ENTRIES SUPPLIED: Begin

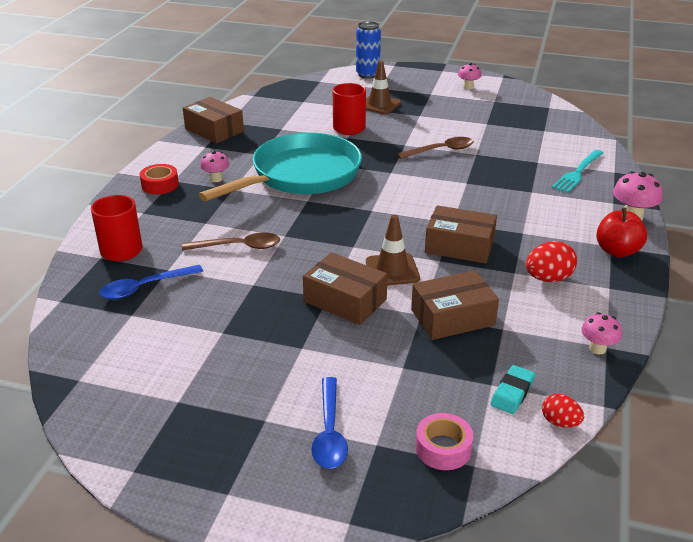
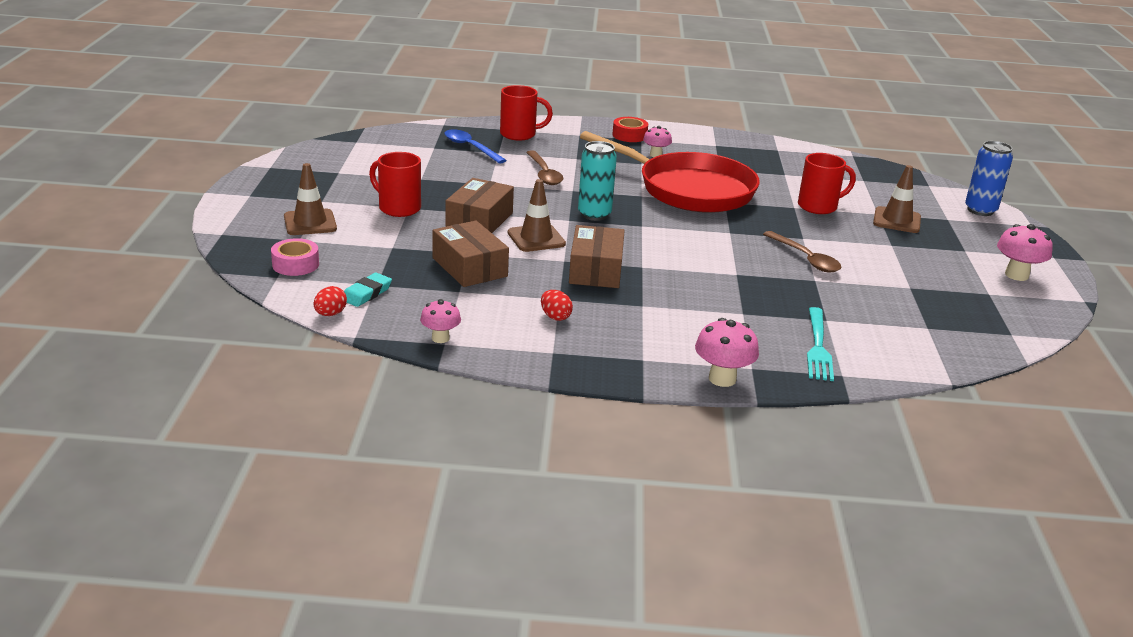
camera: 75 degrees right, 5 degrees down
(214, 130) = (753, 145): brown box -> none
(301, 175) = (689, 189): turquoise pan -> red pan
(302, 356) = (398, 208): none -> red mug
(329, 433) = (310, 223): blue spoon -> brown traffic cone
(344, 231) = (594, 214): none -> turquoise can
(468, 87) = (1016, 275): pink mushroom -> pink mushroom, size x1.52
(512, 392) = (366, 293): turquoise eraser -> turquoise eraser turned 75 degrees counterclockwise
(548, 278) = (555, 317): red egg -> red egg, size x0.63
(578, 172) = (818, 347): turquoise fork -> turquoise fork turned 105 degrees counterclockwise
(617, 251) = (633, 362): red apple -> none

ENTRIES SUPPLIED: End

Over all the entries, say how many lines hold the string "degrees". The reply is the number alone.

→ **RESULT FOR THIS TASK**:
3